Working data:
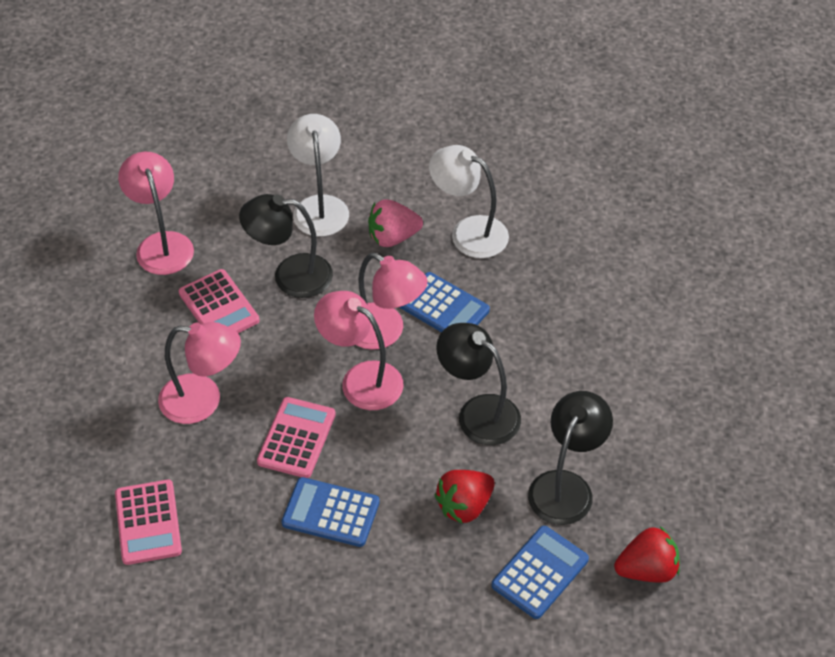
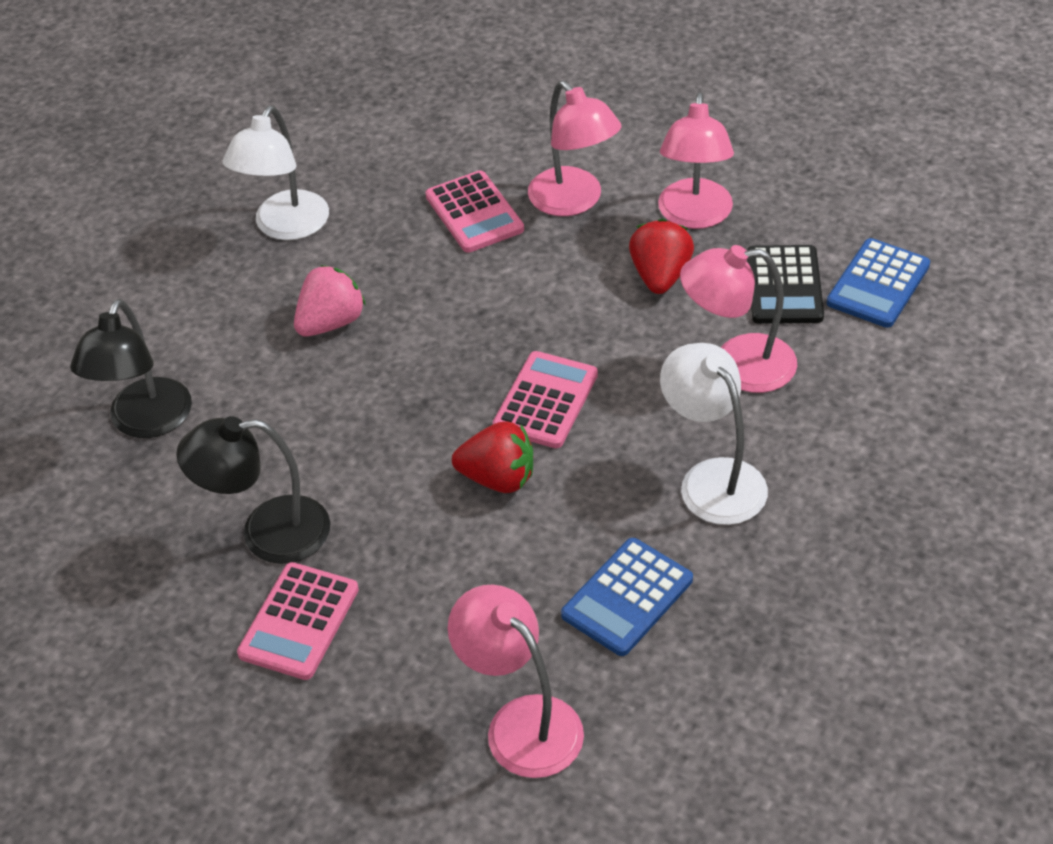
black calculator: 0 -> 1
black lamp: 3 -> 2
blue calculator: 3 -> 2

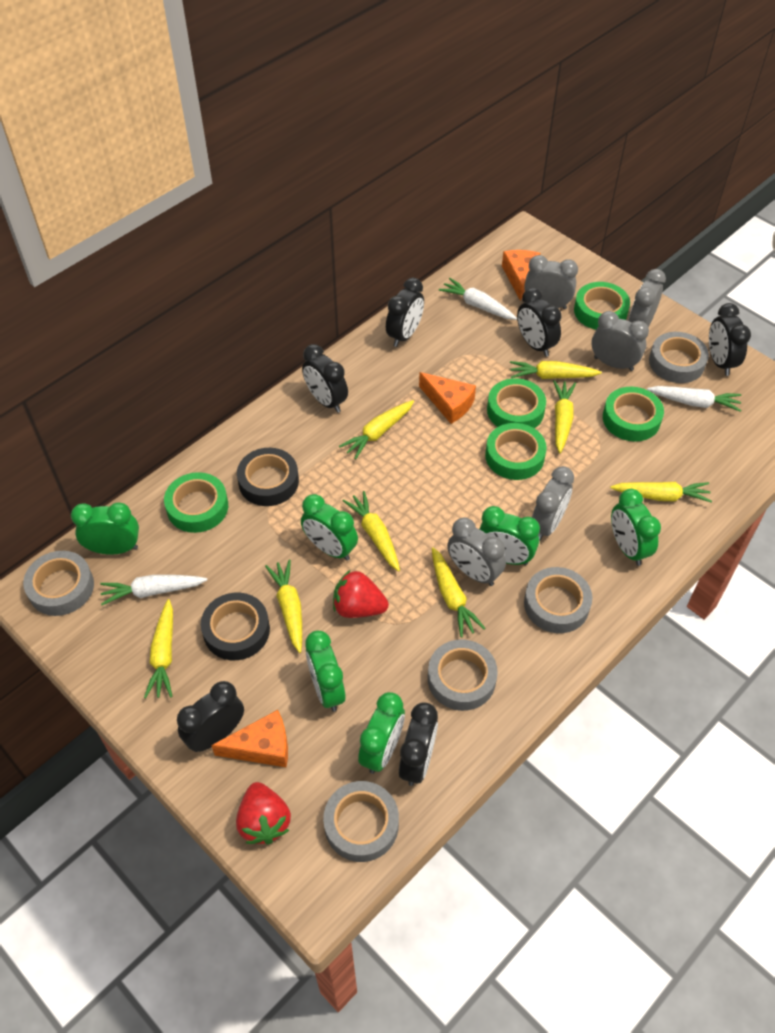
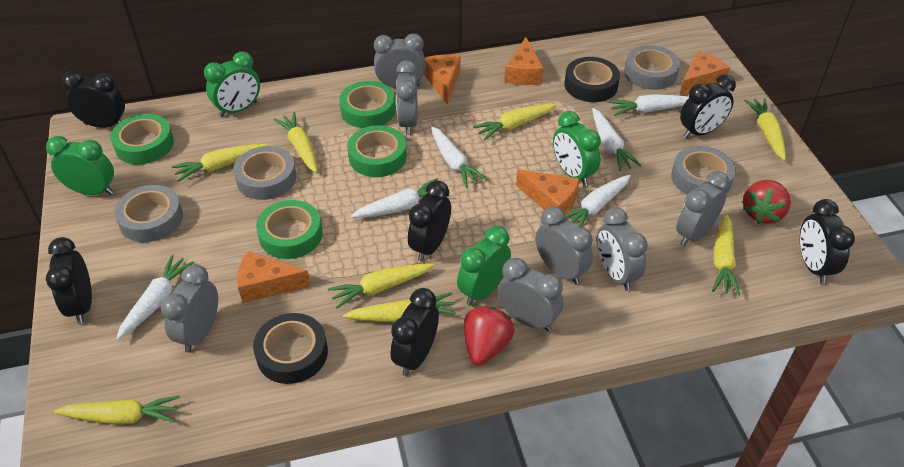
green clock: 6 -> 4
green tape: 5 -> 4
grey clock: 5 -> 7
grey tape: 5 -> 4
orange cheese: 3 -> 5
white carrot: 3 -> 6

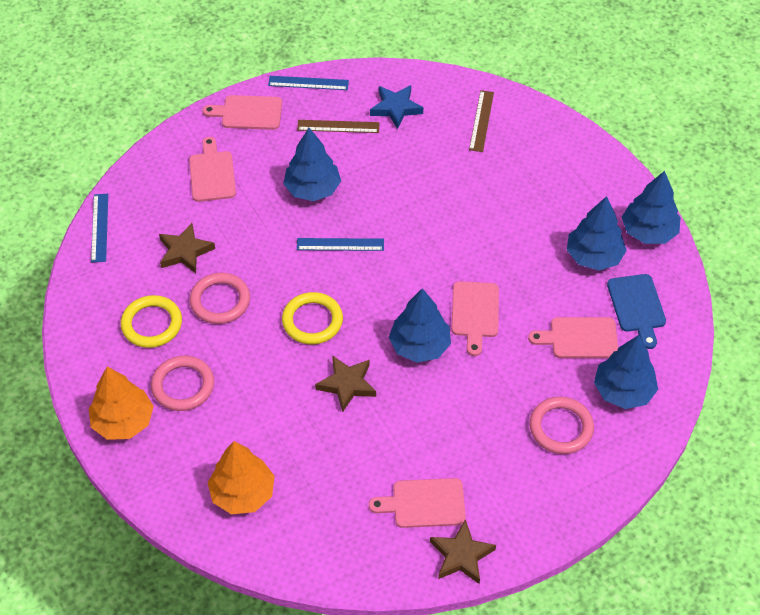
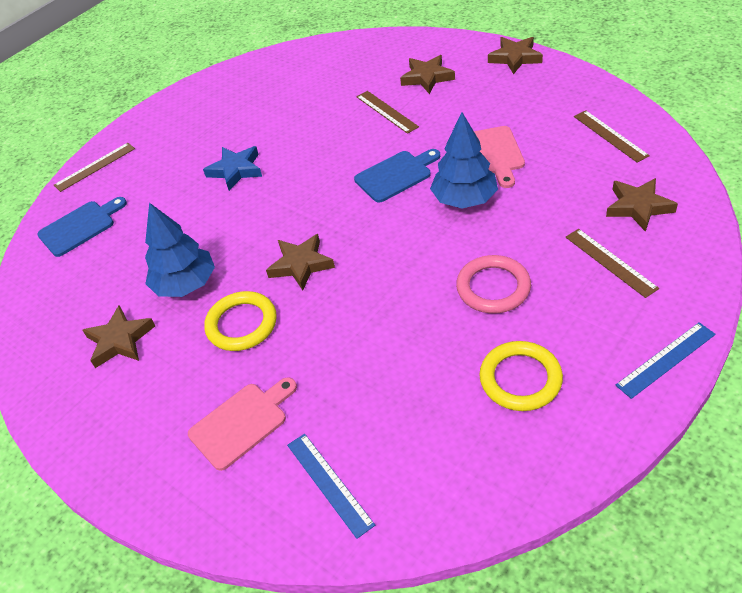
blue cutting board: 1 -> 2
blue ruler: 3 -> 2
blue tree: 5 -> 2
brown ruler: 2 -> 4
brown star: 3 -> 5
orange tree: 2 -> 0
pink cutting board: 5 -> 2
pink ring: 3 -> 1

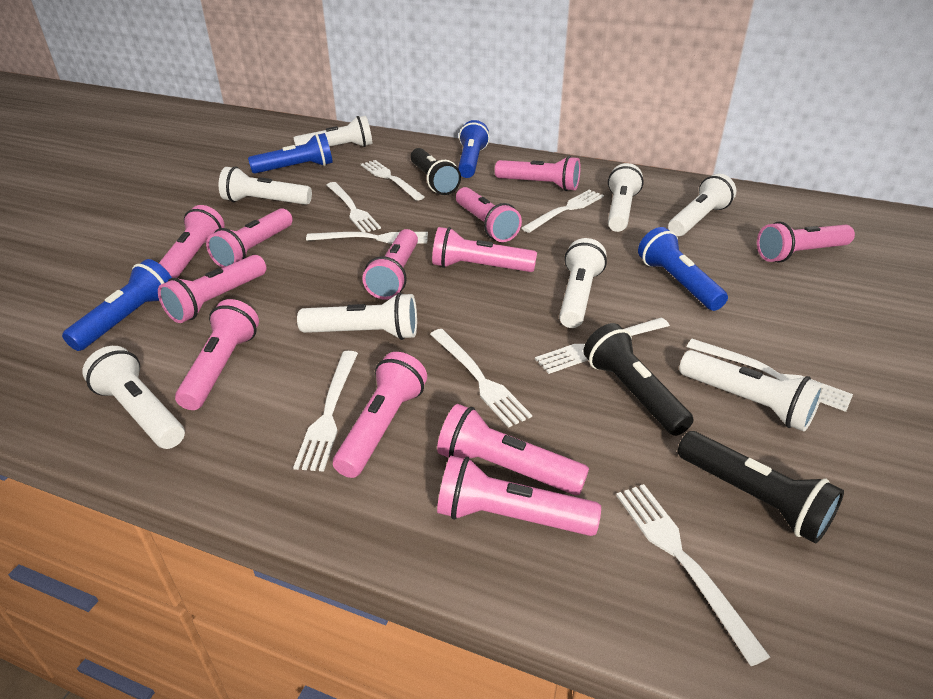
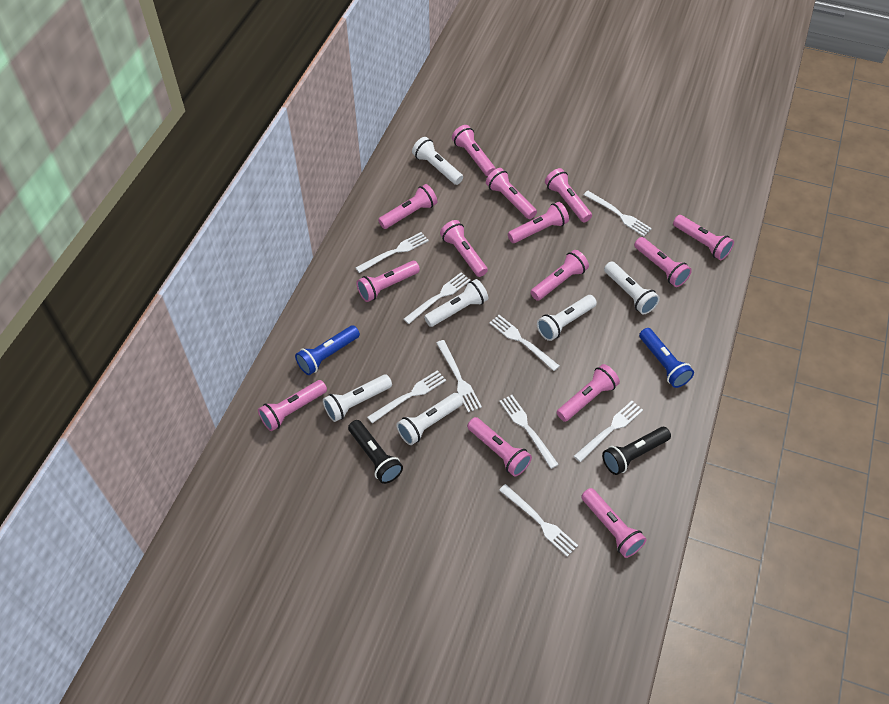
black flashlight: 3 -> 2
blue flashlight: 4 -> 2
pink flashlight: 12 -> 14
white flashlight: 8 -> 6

Task objective: Could you print the listing above exactly, without the pictures?

Solution:
black calculator: 0 -> 1
black lamp: 3 -> 2
blue calculator: 3 -> 2

green clock: 6 -> 4
green tape: 5 -> 4
grey clock: 5 -> 7
grey tape: 5 -> 4
orange cheese: 3 -> 5
white carrot: 3 -> 6

blue cutting board: 1 -> 2
blue ruler: 3 -> 2
blue tree: 5 -> 2
brown ruler: 2 -> 4
brown star: 3 -> 5
orange tree: 2 -> 0
pink cutting board: 5 -> 2
pink ring: 3 -> 1

black flashlight: 3 -> 2
blue flashlight: 4 -> 2
pink flashlight: 12 -> 14
white flashlight: 8 -> 6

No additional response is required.